Activity:
From the entries below, reproduce exactly the line containing "camera: 40 degrees right, 0 degrees up", the line containing "(239, 171) = (426, 166): black", and every line in between, with nothing added.

Data to process:
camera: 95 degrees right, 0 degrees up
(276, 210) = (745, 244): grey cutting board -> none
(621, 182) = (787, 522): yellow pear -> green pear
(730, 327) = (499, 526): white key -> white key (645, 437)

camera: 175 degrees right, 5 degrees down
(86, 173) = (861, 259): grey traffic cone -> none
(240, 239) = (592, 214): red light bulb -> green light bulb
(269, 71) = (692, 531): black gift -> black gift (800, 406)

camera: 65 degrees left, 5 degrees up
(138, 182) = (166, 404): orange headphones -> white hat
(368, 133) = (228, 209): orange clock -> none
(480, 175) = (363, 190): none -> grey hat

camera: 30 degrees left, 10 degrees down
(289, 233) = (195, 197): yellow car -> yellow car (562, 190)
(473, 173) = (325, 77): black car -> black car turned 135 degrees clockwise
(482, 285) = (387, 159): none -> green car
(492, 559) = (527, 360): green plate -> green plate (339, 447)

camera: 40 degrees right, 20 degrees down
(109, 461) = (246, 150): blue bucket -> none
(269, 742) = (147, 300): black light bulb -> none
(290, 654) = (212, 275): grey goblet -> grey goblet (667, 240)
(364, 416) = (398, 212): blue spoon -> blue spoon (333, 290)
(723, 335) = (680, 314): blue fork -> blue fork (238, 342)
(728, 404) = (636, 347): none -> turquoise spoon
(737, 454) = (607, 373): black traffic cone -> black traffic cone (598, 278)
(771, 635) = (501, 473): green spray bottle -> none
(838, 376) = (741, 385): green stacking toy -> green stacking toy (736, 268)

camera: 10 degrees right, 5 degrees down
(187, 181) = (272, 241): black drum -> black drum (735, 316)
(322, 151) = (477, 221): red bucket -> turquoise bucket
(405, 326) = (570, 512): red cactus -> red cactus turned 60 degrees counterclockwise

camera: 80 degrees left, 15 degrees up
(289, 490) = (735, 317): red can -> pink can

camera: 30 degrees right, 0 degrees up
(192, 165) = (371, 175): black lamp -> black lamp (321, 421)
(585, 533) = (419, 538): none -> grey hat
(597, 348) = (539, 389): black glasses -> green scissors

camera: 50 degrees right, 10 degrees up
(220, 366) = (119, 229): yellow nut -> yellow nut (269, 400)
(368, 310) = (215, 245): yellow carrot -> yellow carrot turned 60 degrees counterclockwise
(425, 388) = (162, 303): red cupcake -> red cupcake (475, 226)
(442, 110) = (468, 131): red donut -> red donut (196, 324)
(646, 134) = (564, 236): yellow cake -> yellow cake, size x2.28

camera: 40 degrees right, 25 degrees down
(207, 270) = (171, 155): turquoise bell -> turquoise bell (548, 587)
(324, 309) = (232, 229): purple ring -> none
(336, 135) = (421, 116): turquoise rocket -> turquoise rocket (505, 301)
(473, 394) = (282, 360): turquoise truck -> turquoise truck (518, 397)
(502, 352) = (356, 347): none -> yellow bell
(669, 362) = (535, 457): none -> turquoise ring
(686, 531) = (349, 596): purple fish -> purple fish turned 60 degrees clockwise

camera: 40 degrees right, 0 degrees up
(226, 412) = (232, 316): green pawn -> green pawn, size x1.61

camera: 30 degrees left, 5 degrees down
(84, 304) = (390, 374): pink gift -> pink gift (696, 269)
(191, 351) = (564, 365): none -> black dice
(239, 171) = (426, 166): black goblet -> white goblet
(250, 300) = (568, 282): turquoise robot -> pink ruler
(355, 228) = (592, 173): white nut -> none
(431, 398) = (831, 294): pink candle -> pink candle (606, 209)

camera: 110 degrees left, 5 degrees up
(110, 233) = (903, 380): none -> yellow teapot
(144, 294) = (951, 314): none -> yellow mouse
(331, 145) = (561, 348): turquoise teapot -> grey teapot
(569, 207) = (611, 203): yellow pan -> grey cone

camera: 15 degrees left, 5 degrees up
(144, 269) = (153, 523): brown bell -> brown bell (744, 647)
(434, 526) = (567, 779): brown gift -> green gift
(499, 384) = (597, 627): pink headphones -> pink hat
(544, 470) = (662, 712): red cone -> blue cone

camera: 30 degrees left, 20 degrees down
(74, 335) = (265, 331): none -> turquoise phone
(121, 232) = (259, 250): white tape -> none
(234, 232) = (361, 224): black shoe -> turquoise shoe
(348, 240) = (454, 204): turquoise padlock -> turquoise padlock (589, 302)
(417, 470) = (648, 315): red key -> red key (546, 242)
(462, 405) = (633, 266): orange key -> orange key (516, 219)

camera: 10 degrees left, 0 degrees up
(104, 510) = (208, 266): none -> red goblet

Result of this task:
camera: 40 degrees right, 0 degrees up
(226, 412) = (232, 316): green pawn -> green pawn, size x1.61

camera: 30 degrees left, 5 degrees down
(84, 304) = (390, 374): pink gift -> pink gift (696, 269)
(191, 351) = (564, 365): none -> black dice
(239, 171) = (426, 166): black goblet -> white goblet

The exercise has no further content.